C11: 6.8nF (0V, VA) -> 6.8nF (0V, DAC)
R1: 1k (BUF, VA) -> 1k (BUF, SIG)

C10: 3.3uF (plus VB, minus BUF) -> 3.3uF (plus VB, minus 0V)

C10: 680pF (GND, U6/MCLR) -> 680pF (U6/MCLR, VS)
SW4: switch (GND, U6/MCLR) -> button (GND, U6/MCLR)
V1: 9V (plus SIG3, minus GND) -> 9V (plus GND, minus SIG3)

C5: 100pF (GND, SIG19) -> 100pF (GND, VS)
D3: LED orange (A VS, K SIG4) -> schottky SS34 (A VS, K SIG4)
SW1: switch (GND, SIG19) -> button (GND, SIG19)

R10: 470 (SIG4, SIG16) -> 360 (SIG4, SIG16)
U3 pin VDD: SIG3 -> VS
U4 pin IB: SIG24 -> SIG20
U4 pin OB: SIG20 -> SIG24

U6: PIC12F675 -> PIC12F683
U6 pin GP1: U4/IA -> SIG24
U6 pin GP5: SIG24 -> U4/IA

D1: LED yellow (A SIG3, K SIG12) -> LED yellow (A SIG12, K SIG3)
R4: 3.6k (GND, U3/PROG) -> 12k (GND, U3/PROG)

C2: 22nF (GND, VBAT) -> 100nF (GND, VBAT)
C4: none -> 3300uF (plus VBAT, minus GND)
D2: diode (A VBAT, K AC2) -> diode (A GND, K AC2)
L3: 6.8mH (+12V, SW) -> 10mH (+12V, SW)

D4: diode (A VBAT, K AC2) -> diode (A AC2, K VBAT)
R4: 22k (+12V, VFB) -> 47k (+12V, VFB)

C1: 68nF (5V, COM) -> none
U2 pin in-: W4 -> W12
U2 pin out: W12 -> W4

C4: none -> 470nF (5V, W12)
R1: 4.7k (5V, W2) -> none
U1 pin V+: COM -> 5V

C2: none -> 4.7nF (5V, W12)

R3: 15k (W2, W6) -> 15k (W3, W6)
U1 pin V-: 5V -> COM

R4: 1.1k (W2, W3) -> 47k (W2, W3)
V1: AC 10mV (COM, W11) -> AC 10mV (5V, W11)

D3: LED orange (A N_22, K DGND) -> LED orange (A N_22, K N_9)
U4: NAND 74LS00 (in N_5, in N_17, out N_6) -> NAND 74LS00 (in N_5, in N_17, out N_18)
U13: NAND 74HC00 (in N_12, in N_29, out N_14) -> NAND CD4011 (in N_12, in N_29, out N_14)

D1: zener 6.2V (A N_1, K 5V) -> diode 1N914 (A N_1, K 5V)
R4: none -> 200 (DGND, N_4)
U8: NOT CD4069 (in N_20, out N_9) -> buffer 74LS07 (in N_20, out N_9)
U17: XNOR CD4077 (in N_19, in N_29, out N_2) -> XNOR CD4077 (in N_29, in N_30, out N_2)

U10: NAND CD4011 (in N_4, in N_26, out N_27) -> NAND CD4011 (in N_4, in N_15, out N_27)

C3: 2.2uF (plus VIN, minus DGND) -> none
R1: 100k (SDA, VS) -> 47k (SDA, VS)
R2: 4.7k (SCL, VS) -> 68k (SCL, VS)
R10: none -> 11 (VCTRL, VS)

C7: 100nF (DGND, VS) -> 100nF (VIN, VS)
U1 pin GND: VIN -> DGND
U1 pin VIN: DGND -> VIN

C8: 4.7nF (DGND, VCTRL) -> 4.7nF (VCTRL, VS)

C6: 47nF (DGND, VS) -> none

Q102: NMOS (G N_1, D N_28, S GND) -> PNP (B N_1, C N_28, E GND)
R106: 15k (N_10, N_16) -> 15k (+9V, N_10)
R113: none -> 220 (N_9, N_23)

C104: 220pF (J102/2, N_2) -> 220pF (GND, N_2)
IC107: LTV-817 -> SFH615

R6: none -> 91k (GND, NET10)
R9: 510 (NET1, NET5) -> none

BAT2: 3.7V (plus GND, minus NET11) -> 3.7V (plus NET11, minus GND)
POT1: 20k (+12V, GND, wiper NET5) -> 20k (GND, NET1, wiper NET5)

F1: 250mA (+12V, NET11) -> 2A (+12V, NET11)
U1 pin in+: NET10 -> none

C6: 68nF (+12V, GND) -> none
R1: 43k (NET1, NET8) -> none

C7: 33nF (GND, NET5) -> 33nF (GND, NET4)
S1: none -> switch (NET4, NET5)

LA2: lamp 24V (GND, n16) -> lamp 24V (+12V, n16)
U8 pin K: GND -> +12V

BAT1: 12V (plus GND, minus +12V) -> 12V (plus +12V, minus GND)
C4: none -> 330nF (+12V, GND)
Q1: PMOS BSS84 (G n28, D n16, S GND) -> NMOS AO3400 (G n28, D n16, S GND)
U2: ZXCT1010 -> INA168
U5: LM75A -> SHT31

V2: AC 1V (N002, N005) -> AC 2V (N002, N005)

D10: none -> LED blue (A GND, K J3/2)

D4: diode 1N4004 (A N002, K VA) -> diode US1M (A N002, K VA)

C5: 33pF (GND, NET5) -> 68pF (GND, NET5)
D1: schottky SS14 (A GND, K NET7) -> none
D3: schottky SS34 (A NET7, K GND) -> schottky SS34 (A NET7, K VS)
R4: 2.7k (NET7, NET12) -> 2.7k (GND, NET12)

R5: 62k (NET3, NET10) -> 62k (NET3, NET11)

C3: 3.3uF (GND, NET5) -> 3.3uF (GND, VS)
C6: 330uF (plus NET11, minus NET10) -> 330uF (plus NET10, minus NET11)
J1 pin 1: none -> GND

> [Task details]: Each line of the listing is to be reproduced verbatim.

> [Problem solution]:
C11: 6.8nF (0V, VA) -> 6.8nF (0V, DAC)
R1: 1k (BUF, VA) -> 1k (BUF, SIG)

C10: 3.3uF (plus VB, minus BUF) -> 3.3uF (plus VB, minus 0V)

C10: 680pF (GND, U6/MCLR) -> 680pF (U6/MCLR, VS)
SW4: switch (GND, U6/MCLR) -> button (GND, U6/MCLR)
V1: 9V (plus SIG3, minus GND) -> 9V (plus GND, minus SIG3)

C5: 100pF (GND, SIG19) -> 100pF (GND, VS)
D3: LED orange (A VS, K SIG4) -> schottky SS34 (A VS, K SIG4)
SW1: switch (GND, SIG19) -> button (GND, SIG19)

R10: 470 (SIG4, SIG16) -> 360 (SIG4, SIG16)
U3 pin VDD: SIG3 -> VS
U4 pin IB: SIG24 -> SIG20
U4 pin OB: SIG20 -> SIG24

U6: PIC12F675 -> PIC12F683
U6 pin GP1: U4/IA -> SIG24
U6 pin GP5: SIG24 -> U4/IA

D1: LED yellow (A SIG3, K SIG12) -> LED yellow (A SIG12, K SIG3)
R4: 3.6k (GND, U3/PROG) -> 12k (GND, U3/PROG)

C2: 22nF (GND, VBAT) -> 100nF (GND, VBAT)
C4: none -> 3300uF (plus VBAT, minus GND)
D2: diode (A VBAT, K AC2) -> diode (A GND, K AC2)
L3: 6.8mH (+12V, SW) -> 10mH (+12V, SW)

D4: diode (A VBAT, K AC2) -> diode (A AC2, K VBAT)
R4: 22k (+12V, VFB) -> 47k (+12V, VFB)

C1: 68nF (5V, COM) -> none
U2 pin in-: W4 -> W12
U2 pin out: W12 -> W4

C4: none -> 470nF (5V, W12)
R1: 4.7k (5V, W2) -> none
U1 pin V+: COM -> 5V

C2: none -> 4.7nF (5V, W12)

R3: 15k (W2, W6) -> 15k (W3, W6)
U1 pin V-: 5V -> COM

R4: 1.1k (W2, W3) -> 47k (W2, W3)
V1: AC 10mV (COM, W11) -> AC 10mV (5V, W11)

D3: LED orange (A N_22, K DGND) -> LED orange (A N_22, K N_9)
U4: NAND 74LS00 (in N_5, in N_17, out N_6) -> NAND 74LS00 (in N_5, in N_17, out N_18)
U13: NAND 74HC00 (in N_12, in N_29, out N_14) -> NAND CD4011 (in N_12, in N_29, out N_14)

D1: zener 6.2V (A N_1, K 5V) -> diode 1N914 (A N_1, K 5V)
R4: none -> 200 (DGND, N_4)
U8: NOT CD4069 (in N_20, out N_9) -> buffer 74LS07 (in N_20, out N_9)
U17: XNOR CD4077 (in N_19, in N_29, out N_2) -> XNOR CD4077 (in N_29, in N_30, out N_2)

U10: NAND CD4011 (in N_4, in N_26, out N_27) -> NAND CD4011 (in N_4, in N_15, out N_27)

C3: 2.2uF (plus VIN, minus DGND) -> none
R1: 100k (SDA, VS) -> 47k (SDA, VS)
R2: 4.7k (SCL, VS) -> 68k (SCL, VS)
R10: none -> 11 (VCTRL, VS)

C7: 100nF (DGND, VS) -> 100nF (VIN, VS)
U1 pin GND: VIN -> DGND
U1 pin VIN: DGND -> VIN

C8: 4.7nF (DGND, VCTRL) -> 4.7nF (VCTRL, VS)

C6: 47nF (DGND, VS) -> none

Q102: NMOS (G N_1, D N_28, S GND) -> PNP (B N_1, C N_28, E GND)
R106: 15k (N_10, N_16) -> 15k (+9V, N_10)
R113: none -> 220 (N_9, N_23)

C104: 220pF (J102/2, N_2) -> 220pF (GND, N_2)
IC107: LTV-817 -> SFH615

R6: none -> 91k (GND, NET10)
R9: 510 (NET1, NET5) -> none

BAT2: 3.7V (plus GND, minus NET11) -> 3.7V (plus NET11, minus GND)
POT1: 20k (+12V, GND, wiper NET5) -> 20k (GND, NET1, wiper NET5)

F1: 250mA (+12V, NET11) -> 2A (+12V, NET11)
U1 pin in+: NET10 -> none

C6: 68nF (+12V, GND) -> none
R1: 43k (NET1, NET8) -> none

C7: 33nF (GND, NET5) -> 33nF (GND, NET4)
S1: none -> switch (NET4, NET5)

LA2: lamp 24V (GND, n16) -> lamp 24V (+12V, n16)
U8 pin K: GND -> +12V

BAT1: 12V (plus GND, minus +12V) -> 12V (plus +12V, minus GND)
C4: none -> 330nF (+12V, GND)
Q1: PMOS BSS84 (G n28, D n16, S GND) -> NMOS AO3400 (G n28, D n16, S GND)
U2: ZXCT1010 -> INA168
U5: LM75A -> SHT31

V2: AC 1V (N002, N005) -> AC 2V (N002, N005)

D10: none -> LED blue (A GND, K J3/2)

D4: diode 1N4004 (A N002, K VA) -> diode US1M (A N002, K VA)

C5: 33pF (GND, NET5) -> 68pF (GND, NET5)
D1: schottky SS14 (A GND, K NET7) -> none
D3: schottky SS34 (A NET7, K GND) -> schottky SS34 (A NET7, K VS)
R4: 2.7k (NET7, NET12) -> 2.7k (GND, NET12)

R5: 62k (NET3, NET10) -> 62k (NET3, NET11)

C3: 3.3uF (GND, NET5) -> 3.3uF (GND, VS)
C6: 330uF (plus NET11, minus NET10) -> 330uF (plus NET10, minus NET11)
J1 pin 1: none -> GND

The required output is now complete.